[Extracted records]
● ● ●
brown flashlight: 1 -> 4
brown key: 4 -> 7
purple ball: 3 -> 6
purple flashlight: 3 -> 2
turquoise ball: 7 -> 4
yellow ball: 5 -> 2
● ● ●
#### Assignment
Across the records above, show each line containing the word "ball".

#### Solution to this problem
purple ball: 3 -> 6
turquoise ball: 7 -> 4
yellow ball: 5 -> 2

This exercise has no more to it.